All of the records below are to be output exactly; no image belongs in the result.

# [Extracted entries]
________________________
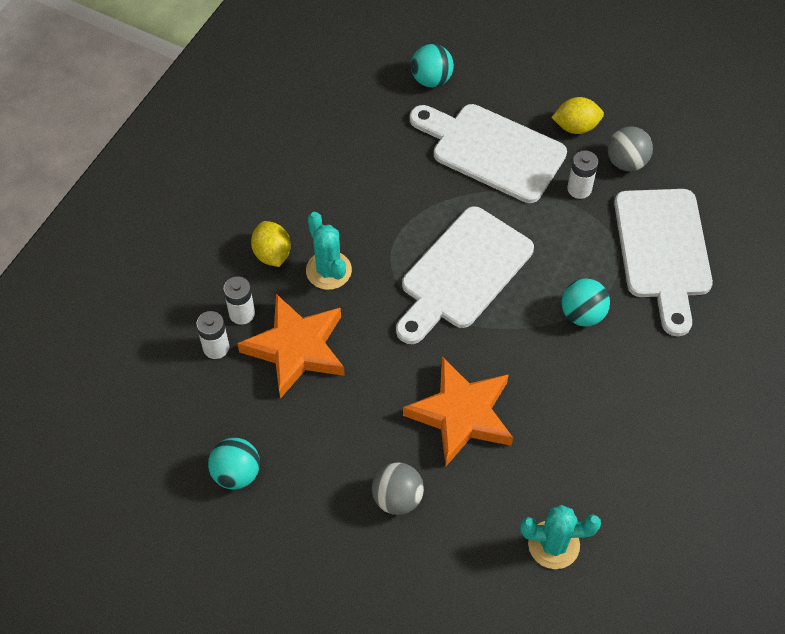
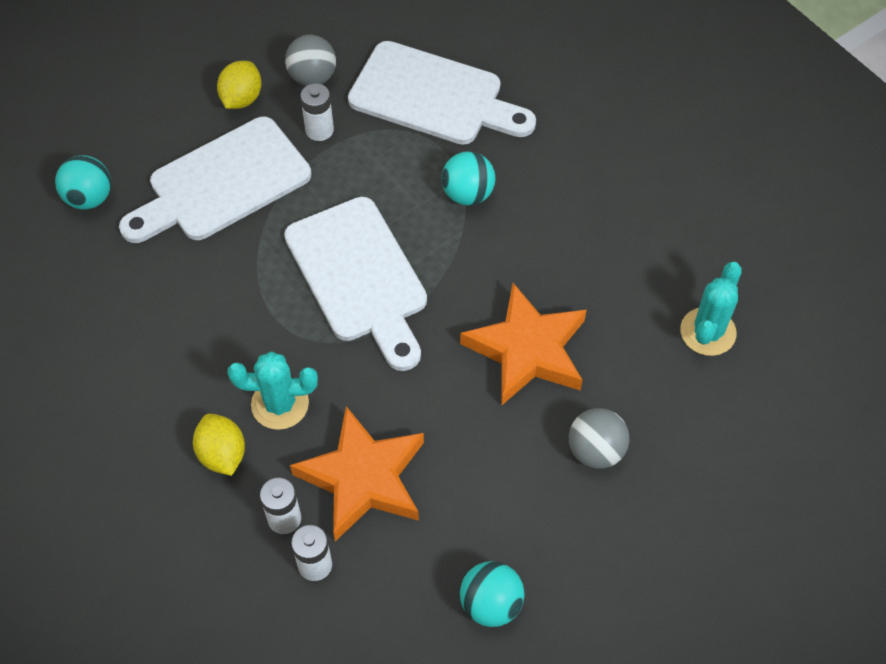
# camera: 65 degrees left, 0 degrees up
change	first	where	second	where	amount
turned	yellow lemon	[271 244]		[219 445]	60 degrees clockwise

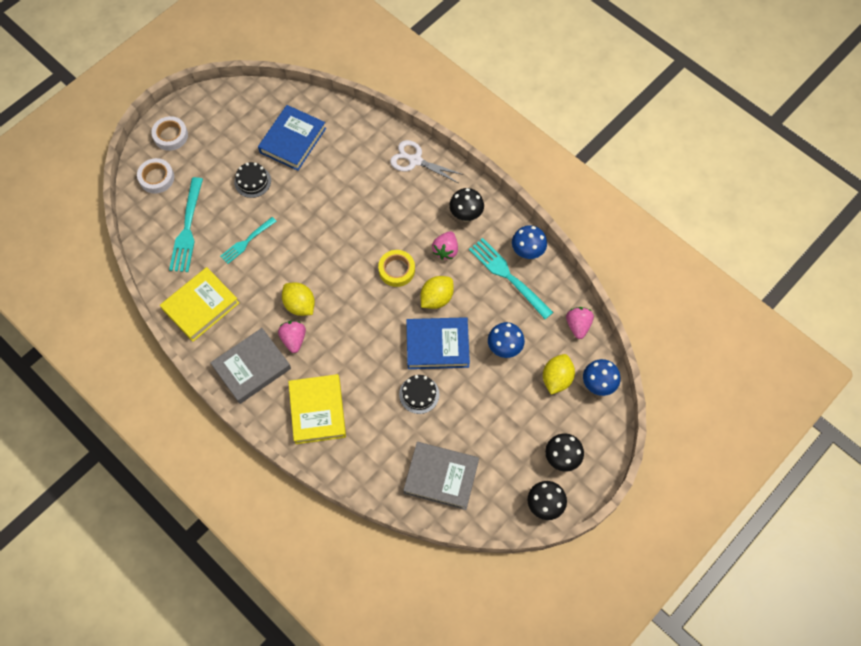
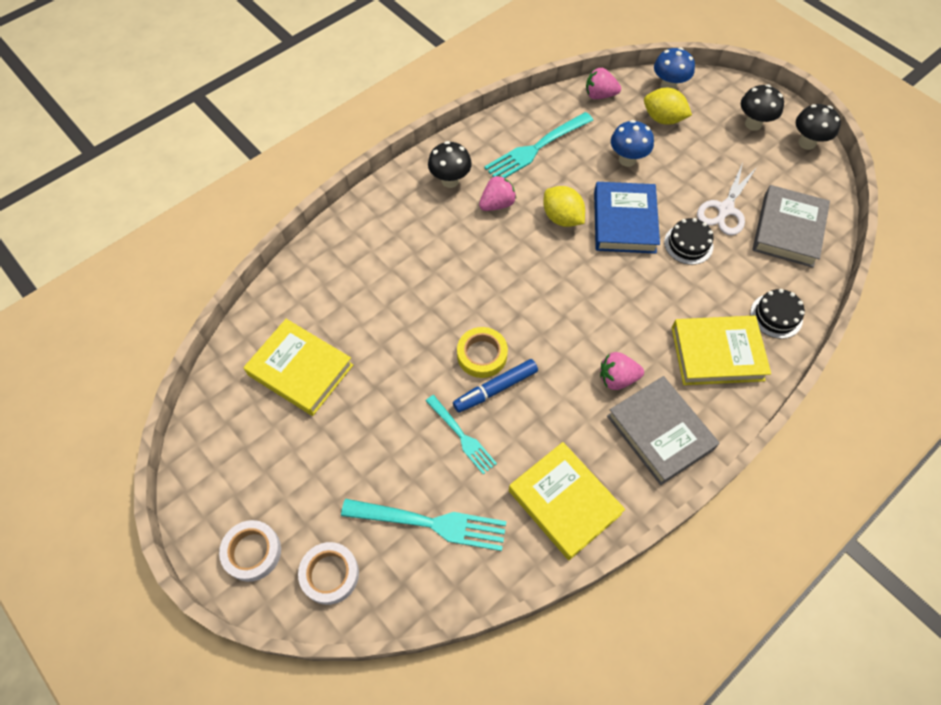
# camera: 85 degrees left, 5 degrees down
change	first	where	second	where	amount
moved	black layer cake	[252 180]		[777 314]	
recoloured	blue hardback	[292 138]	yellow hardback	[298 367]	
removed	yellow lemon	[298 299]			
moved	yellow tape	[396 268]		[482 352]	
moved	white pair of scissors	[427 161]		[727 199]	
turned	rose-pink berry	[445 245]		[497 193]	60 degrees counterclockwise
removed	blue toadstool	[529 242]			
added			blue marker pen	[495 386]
________________________
# [Response]
# camera: 65 degrees left, 0 degrees up
change	first	where	second	where	amount
turned	yellow lemon	[271 244]		[219 445]	60 degrees clockwise

# camera: 85 degrees left, 5 degrees down
change	first	where	second	where	amount
moved	black layer cake	[252 180]		[777 314]	
recoloured	blue hardback	[292 138]	yellow hardback	[298 367]	
removed	yellow lemon	[298 299]			
moved	yellow tape	[396 268]		[482 352]	
moved	white pair of scissors	[427 161]		[727 199]	
turned	rose-pink berry	[445 245]		[497 193]	60 degrees counterclockwise
removed	blue toadstool	[529 242]			
added			blue marker pen	[495 386]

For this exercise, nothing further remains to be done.